# What you are asked to do
Search the entries below for the word "pink", then copy each line in which it is found.
(Information shown)
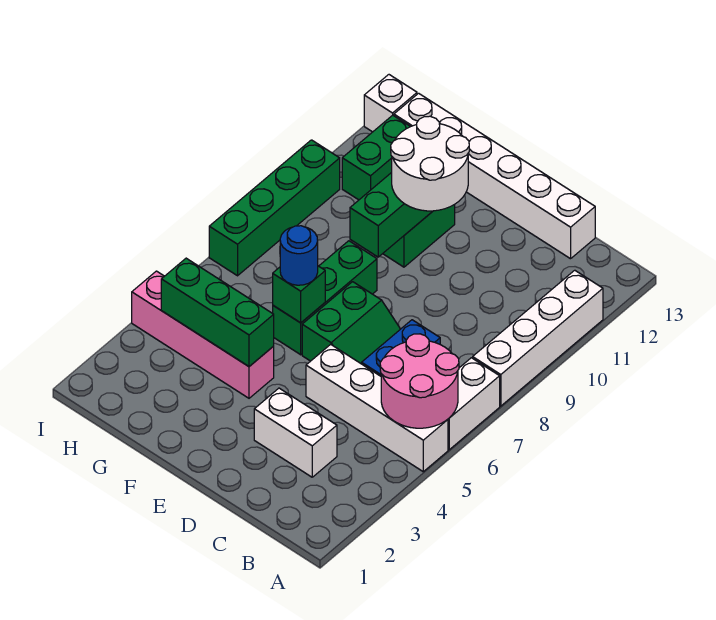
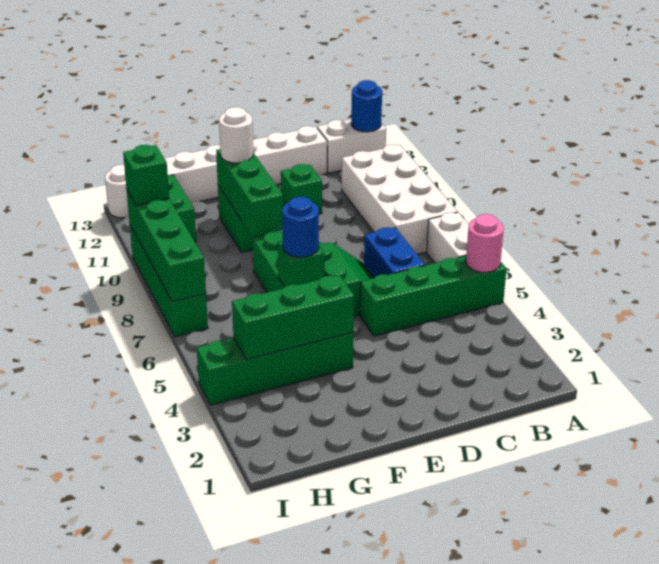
white brick A5:D5 level 1 -> green brick A5:D5 level 1
pink round brick A5:B6 level 2 -> pink round brick A5 level 2
white brick A8:A11 level 1 -> white brick A8:B11 level 1
none -> blue round brick A13 level 2
white brick C3:D3 level 1 -> white brick A13:B13 level 1
none -> green brick D11 level 1
white round brick E10:F11 level 3 -> white round brick F11 level 3
pink brick F4:I4 level 1 -> green brick F4:I4 level 1
none -> green brick I7:I10 level 2
none -> green brick I10 level 3
white brick I13 level 1 -> white round brick I13 level 1

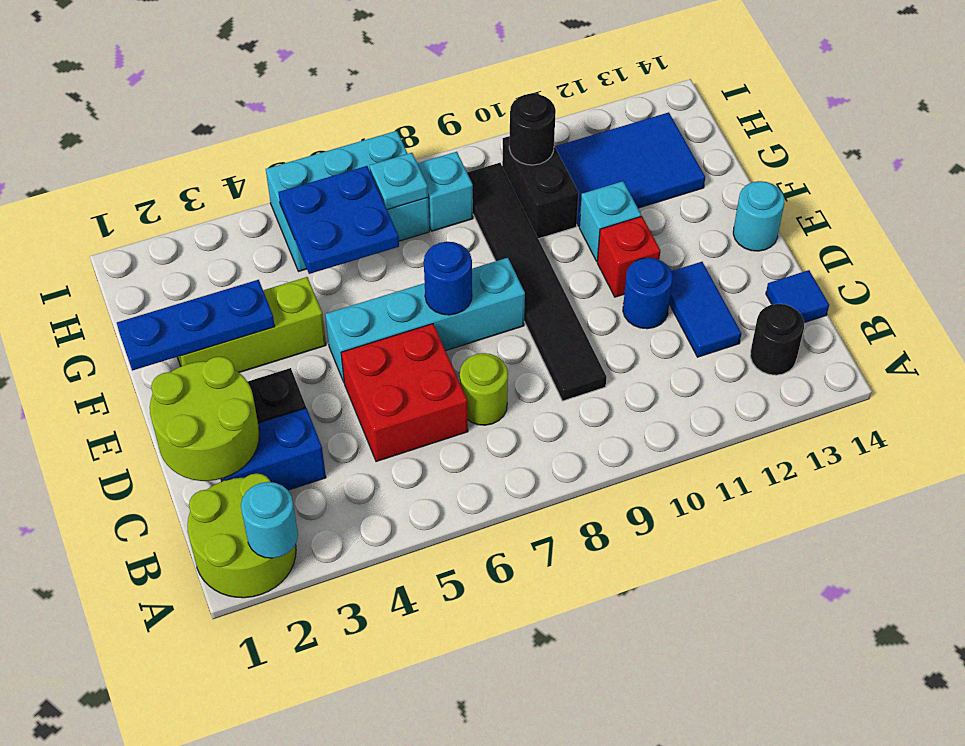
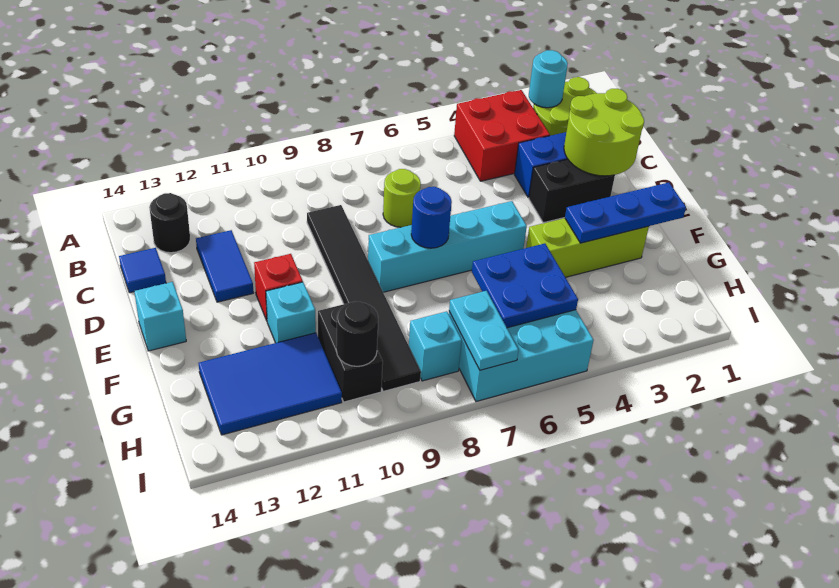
red brick C5:D6 level 1 -> red brick A3:B4 level 1
blue round brick D11 level 1 -> none
cyan round brick E14 level 1 -> cyan brick E14 level 1
cyan plate H7 level 2 -> cyan plate H7:I7 level 2

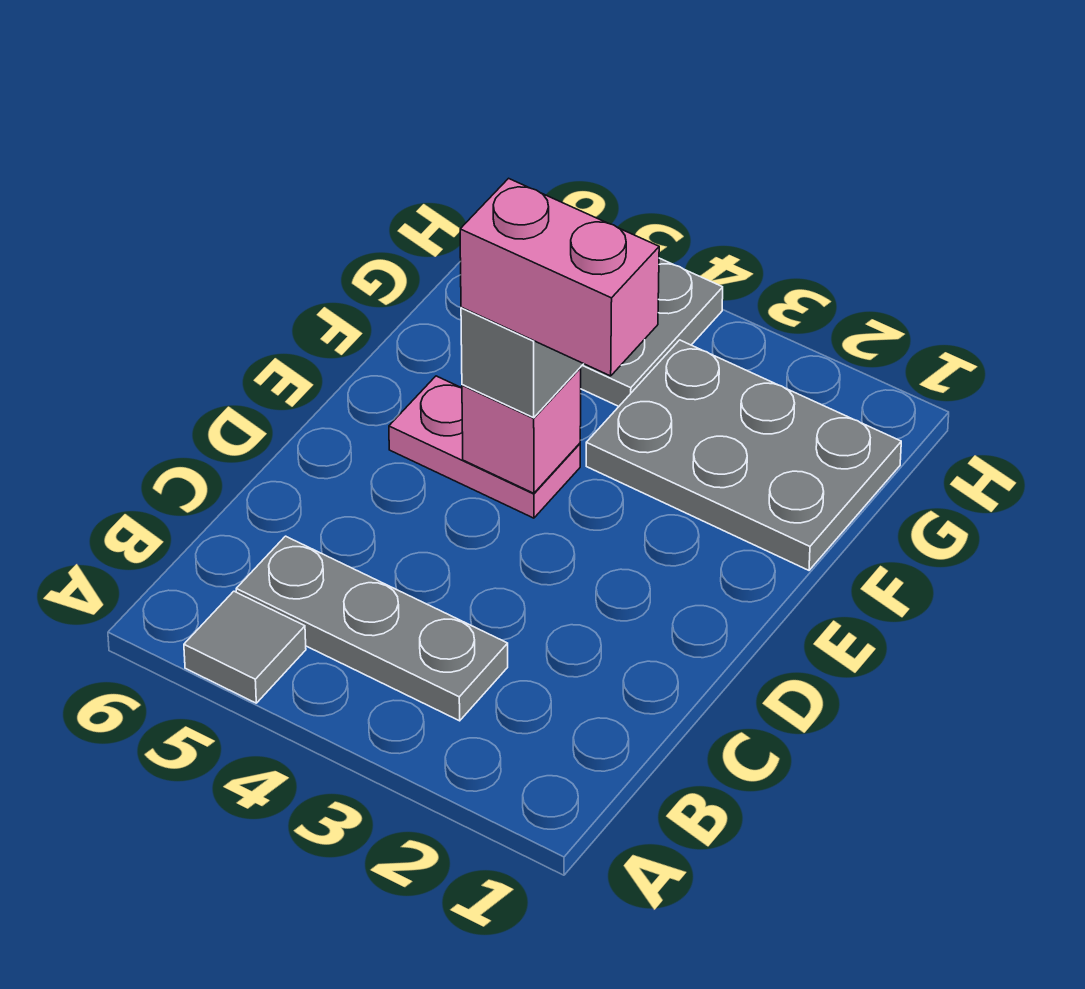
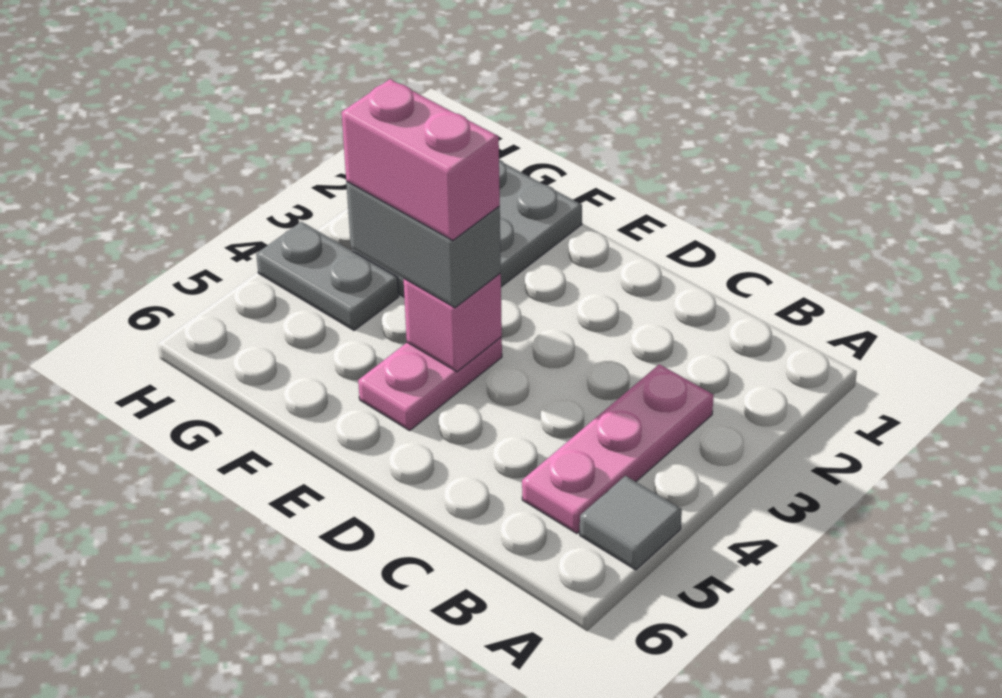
grey plate B3:B5 level 1 -> pink plate B3:B5 level 1
pink brick E3:E4 level 4 -> pink brick E4:F4 level 4

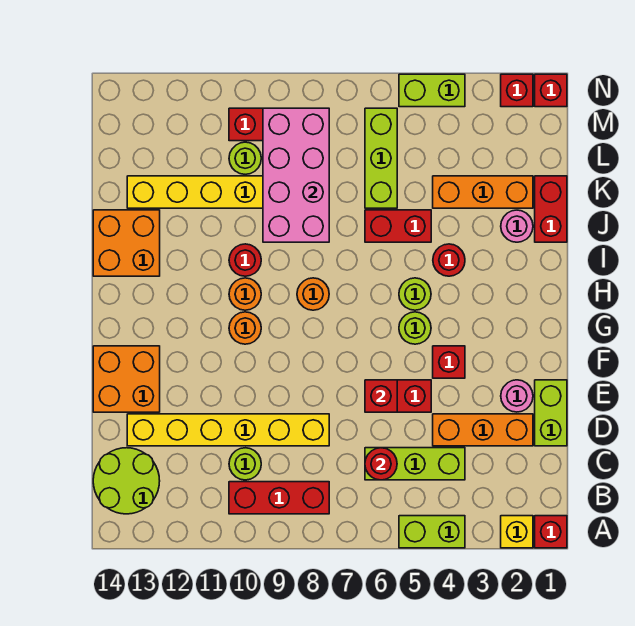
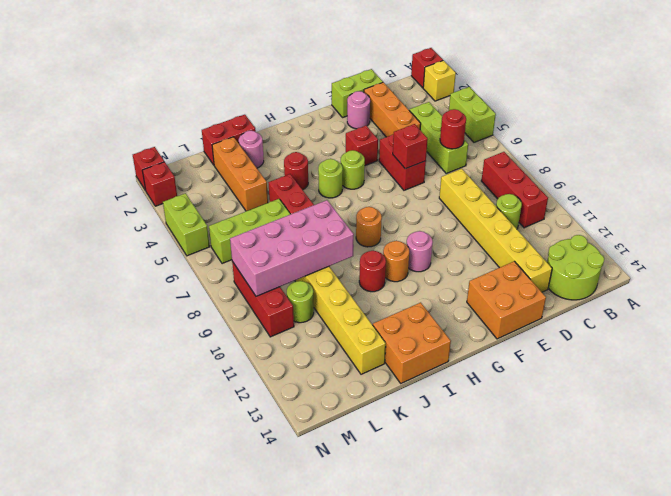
orange round brick G10 level 1 -> pink round brick G10 level 1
(End Information shown)
# Your solution
pink round brick A5:B6 level 2 -> pink round brick A5 level 2
pink brick F4:I4 level 1 -> green brick F4:I4 level 1
grey plate B3:B5 level 1 -> pink plate B3:B5 level 1
pink brick E3:E4 level 4 -> pink brick E4:F4 level 4
orange round brick G10 level 1 -> pink round brick G10 level 1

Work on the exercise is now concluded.